---------- Listed records ----------
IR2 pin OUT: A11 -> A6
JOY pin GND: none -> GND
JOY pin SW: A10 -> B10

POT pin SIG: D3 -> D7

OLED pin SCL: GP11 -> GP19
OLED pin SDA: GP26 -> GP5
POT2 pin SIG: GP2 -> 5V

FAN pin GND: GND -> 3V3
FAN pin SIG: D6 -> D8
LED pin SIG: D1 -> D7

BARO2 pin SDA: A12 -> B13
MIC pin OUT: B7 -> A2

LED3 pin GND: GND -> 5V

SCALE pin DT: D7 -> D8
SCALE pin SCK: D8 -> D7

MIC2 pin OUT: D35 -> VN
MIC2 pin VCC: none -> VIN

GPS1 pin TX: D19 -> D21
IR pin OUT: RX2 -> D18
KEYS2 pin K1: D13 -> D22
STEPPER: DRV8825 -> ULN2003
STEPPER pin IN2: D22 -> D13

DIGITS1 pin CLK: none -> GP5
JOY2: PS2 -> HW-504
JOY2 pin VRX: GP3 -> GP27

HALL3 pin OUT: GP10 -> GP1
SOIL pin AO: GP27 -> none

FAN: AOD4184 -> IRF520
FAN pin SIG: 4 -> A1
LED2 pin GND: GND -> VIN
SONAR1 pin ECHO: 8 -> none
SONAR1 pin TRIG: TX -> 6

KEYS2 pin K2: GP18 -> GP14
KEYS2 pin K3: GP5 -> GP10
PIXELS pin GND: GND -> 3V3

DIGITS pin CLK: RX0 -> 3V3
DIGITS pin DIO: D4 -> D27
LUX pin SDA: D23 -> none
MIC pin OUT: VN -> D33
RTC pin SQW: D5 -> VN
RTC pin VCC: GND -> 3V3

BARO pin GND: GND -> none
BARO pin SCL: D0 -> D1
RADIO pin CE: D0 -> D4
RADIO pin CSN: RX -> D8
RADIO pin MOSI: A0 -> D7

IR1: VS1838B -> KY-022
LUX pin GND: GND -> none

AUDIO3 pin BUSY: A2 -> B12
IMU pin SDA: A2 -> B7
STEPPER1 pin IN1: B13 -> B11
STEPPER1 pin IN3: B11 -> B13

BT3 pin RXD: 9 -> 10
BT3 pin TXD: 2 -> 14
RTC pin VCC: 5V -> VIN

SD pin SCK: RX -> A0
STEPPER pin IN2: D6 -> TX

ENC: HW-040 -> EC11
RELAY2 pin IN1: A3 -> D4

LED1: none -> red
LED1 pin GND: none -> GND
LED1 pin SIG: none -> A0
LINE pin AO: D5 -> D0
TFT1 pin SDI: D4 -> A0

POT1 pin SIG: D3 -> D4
----------
Nothing but the lines from the top of the records down to the line with "STEPPER1 pin IN1: B13 -> B11" belongs in the answer; repeat them exactly.

IR2 pin OUT: A11 -> A6
JOY pin GND: none -> GND
JOY pin SW: A10 -> B10

POT pin SIG: D3 -> D7

OLED pin SCL: GP11 -> GP19
OLED pin SDA: GP26 -> GP5
POT2 pin SIG: GP2 -> 5V

FAN pin GND: GND -> 3V3
FAN pin SIG: D6 -> D8
LED pin SIG: D1 -> D7

BARO2 pin SDA: A12 -> B13
MIC pin OUT: B7 -> A2

LED3 pin GND: GND -> 5V

SCALE pin DT: D7 -> D8
SCALE pin SCK: D8 -> D7

MIC2 pin OUT: D35 -> VN
MIC2 pin VCC: none -> VIN

GPS1 pin TX: D19 -> D21
IR pin OUT: RX2 -> D18
KEYS2 pin K1: D13 -> D22
STEPPER: DRV8825 -> ULN2003
STEPPER pin IN2: D22 -> D13

DIGITS1 pin CLK: none -> GP5
JOY2: PS2 -> HW-504
JOY2 pin VRX: GP3 -> GP27

HALL3 pin OUT: GP10 -> GP1
SOIL pin AO: GP27 -> none

FAN: AOD4184 -> IRF520
FAN pin SIG: 4 -> A1
LED2 pin GND: GND -> VIN
SONAR1 pin ECHO: 8 -> none
SONAR1 pin TRIG: TX -> 6

KEYS2 pin K2: GP18 -> GP14
KEYS2 pin K3: GP5 -> GP10
PIXELS pin GND: GND -> 3V3

DIGITS pin CLK: RX0 -> 3V3
DIGITS pin DIO: D4 -> D27
LUX pin SDA: D23 -> none
MIC pin OUT: VN -> D33
RTC pin SQW: D5 -> VN
RTC pin VCC: GND -> 3V3

BARO pin GND: GND -> none
BARO pin SCL: D0 -> D1
RADIO pin CE: D0 -> D4
RADIO pin CSN: RX -> D8
RADIO pin MOSI: A0 -> D7

IR1: VS1838B -> KY-022
LUX pin GND: GND -> none

AUDIO3 pin BUSY: A2 -> B12
IMU pin SDA: A2 -> B7
STEPPER1 pin IN1: B13 -> B11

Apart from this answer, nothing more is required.